§ SOURCE MATERIAL:
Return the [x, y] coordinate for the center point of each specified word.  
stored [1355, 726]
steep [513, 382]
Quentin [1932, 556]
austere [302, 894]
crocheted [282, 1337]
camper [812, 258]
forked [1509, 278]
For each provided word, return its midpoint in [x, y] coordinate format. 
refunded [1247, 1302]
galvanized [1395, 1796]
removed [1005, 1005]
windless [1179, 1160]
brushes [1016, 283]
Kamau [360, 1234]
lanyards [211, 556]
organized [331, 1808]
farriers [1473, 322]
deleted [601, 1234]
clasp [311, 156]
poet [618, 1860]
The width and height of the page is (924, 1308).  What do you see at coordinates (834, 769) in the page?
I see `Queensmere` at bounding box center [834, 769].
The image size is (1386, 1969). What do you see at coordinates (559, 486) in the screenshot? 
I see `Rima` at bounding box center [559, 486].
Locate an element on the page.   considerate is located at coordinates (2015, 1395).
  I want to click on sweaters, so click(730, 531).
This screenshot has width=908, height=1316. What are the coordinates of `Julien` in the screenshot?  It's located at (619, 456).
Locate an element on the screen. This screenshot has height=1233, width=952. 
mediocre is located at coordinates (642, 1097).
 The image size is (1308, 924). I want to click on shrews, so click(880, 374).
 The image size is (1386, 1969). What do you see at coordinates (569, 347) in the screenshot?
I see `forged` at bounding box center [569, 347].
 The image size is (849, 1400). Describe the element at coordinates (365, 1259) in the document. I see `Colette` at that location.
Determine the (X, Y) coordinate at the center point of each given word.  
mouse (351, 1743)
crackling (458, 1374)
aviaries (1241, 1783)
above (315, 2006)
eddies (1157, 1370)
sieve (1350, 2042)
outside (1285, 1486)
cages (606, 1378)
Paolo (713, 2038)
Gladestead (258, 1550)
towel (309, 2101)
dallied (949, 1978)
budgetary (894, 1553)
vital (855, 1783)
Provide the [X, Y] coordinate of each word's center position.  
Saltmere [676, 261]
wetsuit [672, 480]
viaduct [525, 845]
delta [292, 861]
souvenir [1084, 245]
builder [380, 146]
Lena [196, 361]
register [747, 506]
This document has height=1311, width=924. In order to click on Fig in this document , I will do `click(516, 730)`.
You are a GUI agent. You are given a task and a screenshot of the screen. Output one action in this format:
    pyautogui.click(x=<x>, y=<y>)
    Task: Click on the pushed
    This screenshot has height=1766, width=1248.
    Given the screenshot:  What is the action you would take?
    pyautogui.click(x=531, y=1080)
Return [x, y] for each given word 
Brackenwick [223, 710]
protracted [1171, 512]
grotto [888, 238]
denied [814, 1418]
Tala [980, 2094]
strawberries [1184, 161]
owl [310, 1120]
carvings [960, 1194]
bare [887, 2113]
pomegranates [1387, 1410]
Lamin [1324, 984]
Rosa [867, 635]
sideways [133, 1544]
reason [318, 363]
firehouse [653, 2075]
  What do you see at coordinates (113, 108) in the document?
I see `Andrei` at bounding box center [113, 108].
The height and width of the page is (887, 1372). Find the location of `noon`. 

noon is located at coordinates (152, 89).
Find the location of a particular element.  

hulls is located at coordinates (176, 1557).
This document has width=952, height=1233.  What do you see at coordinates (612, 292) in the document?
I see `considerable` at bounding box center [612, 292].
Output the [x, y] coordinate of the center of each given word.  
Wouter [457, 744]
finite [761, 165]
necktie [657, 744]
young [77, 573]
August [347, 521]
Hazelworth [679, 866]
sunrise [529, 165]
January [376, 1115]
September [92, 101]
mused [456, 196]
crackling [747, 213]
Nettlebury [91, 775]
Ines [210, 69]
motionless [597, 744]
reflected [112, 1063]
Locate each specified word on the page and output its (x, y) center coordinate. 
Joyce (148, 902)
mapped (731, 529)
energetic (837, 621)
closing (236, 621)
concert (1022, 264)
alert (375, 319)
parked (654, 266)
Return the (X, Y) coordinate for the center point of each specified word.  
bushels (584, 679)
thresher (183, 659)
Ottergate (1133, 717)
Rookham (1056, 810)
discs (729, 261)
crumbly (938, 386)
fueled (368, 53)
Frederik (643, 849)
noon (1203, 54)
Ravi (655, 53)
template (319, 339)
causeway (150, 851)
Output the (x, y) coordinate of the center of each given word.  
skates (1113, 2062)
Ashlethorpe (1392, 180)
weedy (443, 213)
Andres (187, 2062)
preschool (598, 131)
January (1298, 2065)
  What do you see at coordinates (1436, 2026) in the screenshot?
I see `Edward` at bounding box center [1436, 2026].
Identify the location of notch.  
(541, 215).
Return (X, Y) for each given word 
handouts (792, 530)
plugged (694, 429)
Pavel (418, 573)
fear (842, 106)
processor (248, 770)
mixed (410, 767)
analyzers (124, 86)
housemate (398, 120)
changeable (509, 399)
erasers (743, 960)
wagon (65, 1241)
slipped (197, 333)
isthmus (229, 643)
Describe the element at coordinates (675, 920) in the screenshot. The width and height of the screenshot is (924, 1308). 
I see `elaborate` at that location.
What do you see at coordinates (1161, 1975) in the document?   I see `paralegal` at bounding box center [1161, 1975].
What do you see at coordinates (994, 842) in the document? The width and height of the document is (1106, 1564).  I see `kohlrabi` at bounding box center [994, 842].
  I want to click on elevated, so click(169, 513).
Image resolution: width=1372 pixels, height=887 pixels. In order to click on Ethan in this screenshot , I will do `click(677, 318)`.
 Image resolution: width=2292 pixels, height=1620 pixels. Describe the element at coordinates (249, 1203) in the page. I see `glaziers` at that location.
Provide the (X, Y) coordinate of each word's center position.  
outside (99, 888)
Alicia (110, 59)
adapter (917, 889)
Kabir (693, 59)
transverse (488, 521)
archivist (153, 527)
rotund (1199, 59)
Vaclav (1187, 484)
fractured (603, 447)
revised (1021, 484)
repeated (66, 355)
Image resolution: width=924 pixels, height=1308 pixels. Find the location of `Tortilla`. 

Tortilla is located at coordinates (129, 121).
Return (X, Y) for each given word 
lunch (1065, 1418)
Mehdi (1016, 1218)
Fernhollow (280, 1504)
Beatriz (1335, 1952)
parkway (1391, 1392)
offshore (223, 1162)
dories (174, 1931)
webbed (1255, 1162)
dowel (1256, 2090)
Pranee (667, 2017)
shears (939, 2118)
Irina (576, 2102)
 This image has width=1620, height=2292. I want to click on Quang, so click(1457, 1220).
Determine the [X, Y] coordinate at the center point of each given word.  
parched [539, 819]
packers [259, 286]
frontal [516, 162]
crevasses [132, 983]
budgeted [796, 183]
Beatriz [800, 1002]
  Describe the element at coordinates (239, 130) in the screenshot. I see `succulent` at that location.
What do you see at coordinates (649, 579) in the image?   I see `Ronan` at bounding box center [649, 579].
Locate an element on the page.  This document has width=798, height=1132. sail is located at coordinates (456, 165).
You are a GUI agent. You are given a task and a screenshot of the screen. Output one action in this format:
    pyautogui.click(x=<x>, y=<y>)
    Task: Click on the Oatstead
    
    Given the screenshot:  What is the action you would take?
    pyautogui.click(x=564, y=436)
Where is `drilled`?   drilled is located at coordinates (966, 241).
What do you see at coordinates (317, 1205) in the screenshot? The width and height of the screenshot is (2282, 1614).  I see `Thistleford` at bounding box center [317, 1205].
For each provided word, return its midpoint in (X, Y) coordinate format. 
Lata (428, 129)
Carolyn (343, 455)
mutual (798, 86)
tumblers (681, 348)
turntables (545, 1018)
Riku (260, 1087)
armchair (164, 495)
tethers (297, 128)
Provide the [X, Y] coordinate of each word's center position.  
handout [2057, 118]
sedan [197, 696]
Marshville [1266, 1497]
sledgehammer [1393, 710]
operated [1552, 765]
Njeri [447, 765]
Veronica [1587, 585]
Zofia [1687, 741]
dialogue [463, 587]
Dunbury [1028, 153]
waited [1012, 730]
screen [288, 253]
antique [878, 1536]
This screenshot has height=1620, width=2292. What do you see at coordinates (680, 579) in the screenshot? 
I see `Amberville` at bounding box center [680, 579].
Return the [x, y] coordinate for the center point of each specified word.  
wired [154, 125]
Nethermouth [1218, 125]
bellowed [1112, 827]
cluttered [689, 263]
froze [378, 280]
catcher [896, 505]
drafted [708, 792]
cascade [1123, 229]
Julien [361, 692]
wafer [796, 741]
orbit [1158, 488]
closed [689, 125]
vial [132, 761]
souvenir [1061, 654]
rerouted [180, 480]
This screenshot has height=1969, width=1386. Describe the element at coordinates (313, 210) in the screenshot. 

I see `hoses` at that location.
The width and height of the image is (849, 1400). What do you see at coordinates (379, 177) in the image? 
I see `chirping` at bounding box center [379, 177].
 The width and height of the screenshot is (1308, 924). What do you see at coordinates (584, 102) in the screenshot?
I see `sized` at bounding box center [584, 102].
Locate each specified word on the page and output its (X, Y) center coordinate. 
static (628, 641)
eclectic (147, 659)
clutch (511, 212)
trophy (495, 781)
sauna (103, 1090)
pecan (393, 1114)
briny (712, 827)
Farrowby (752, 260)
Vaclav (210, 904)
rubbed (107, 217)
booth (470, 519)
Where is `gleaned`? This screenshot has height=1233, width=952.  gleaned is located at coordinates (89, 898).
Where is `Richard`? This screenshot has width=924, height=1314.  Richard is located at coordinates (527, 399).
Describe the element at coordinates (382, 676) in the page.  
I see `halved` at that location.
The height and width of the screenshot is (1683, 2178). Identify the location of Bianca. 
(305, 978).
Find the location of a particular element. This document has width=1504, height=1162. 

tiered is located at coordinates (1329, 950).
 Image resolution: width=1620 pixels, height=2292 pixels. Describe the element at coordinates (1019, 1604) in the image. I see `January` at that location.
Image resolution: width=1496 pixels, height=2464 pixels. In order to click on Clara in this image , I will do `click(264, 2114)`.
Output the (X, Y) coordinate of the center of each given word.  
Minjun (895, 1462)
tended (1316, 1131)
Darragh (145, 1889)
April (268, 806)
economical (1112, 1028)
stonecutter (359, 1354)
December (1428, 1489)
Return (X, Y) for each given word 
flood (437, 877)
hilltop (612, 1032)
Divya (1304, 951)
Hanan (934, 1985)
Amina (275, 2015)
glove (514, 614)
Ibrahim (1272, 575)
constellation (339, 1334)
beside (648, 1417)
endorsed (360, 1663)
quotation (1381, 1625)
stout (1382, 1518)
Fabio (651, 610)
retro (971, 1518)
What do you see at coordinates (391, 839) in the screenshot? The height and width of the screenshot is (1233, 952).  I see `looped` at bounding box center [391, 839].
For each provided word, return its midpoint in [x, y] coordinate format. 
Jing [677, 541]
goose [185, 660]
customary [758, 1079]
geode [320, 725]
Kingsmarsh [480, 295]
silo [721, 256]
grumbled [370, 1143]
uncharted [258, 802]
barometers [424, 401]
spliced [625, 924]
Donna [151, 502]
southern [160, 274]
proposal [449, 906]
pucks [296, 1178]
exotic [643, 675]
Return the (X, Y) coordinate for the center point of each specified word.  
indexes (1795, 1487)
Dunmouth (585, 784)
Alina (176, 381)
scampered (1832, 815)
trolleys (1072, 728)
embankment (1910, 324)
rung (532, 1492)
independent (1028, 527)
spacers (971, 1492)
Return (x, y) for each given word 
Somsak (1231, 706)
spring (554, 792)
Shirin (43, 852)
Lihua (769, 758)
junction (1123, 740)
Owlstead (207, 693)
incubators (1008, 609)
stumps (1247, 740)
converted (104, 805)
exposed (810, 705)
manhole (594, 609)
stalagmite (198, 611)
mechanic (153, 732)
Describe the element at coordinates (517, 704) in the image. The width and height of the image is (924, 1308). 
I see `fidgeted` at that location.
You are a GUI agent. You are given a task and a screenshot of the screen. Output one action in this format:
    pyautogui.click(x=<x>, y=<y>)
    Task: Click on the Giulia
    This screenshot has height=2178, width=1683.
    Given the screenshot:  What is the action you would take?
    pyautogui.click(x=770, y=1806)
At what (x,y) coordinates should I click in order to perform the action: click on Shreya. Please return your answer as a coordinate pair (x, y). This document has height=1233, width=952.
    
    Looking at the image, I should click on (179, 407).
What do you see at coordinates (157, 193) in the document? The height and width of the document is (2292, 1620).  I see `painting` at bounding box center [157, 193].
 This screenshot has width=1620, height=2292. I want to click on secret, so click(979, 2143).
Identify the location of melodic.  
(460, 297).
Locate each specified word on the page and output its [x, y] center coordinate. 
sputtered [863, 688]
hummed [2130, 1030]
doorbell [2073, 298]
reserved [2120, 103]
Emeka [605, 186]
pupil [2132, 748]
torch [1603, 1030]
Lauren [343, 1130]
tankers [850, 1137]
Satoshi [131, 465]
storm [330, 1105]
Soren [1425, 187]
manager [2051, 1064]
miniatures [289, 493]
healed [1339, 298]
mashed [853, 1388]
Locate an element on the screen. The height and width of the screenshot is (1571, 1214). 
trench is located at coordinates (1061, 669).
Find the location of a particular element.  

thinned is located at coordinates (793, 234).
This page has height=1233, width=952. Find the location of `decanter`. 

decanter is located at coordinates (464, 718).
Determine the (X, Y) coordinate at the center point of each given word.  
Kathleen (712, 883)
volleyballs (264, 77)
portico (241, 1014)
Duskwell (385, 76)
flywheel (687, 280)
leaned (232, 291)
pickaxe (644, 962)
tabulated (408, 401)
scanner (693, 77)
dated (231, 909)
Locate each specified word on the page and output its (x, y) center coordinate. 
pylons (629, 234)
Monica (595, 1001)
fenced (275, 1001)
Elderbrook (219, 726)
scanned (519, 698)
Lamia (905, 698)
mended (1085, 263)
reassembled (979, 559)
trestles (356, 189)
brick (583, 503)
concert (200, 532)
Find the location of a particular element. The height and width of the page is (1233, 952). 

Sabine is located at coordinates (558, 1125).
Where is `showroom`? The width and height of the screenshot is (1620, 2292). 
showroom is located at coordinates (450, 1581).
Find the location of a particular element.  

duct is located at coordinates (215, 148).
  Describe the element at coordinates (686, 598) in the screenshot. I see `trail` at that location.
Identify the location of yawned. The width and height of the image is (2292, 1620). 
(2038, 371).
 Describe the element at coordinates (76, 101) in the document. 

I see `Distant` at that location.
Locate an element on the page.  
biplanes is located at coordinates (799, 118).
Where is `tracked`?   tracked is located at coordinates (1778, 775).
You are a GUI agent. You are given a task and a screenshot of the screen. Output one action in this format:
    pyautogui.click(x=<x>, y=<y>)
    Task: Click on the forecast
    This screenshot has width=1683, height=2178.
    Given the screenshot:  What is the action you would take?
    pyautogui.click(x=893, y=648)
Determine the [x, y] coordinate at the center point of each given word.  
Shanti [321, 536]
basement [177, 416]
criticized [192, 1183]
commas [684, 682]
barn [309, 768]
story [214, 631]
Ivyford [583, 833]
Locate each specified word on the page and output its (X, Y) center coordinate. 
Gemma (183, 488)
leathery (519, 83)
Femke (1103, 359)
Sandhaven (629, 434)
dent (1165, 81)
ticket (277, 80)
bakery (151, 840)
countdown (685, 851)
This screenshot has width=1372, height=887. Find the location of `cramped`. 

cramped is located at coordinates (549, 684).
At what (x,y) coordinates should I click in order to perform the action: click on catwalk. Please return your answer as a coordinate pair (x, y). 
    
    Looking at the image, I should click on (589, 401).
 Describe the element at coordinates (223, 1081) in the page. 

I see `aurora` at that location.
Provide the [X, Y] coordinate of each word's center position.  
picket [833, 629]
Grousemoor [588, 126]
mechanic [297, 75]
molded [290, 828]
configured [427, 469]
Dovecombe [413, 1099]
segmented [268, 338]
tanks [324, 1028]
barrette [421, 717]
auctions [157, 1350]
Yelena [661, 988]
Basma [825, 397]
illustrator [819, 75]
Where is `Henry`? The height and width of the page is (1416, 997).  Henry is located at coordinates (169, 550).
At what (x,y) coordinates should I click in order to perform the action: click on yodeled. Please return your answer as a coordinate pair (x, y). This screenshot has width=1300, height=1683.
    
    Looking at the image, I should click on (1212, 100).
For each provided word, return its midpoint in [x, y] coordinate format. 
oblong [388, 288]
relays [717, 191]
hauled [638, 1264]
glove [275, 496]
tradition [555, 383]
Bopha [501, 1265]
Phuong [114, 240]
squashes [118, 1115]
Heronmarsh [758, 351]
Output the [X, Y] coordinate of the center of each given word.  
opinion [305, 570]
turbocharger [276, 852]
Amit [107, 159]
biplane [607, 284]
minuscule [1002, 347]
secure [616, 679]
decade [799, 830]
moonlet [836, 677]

§ GIVEN PROBLEM:
Please print the entries from the line containing "is (1620, 2292)." through the line containing "coordinates (1778, 775).", inclusive, copying each line exactly.

§ RESPONSE TO THIS TASK:
Where is `showroom`? The width and height of the screenshot is (1620, 2292). 
showroom is located at coordinates (450, 1581).
Find the location of a particular element.  

duct is located at coordinates (215, 148).
  Describe the element at coordinates (686, 598) in the screenshot. I see `trail` at that location.
Identify the location of yawned. The width and height of the image is (2292, 1620). 
(2038, 371).
 Describe the element at coordinates (76, 101) in the document. 

I see `Distant` at that location.
Locate an element on the page.  
biplanes is located at coordinates (799, 118).
Where is `tracked`?   tracked is located at coordinates (1778, 775).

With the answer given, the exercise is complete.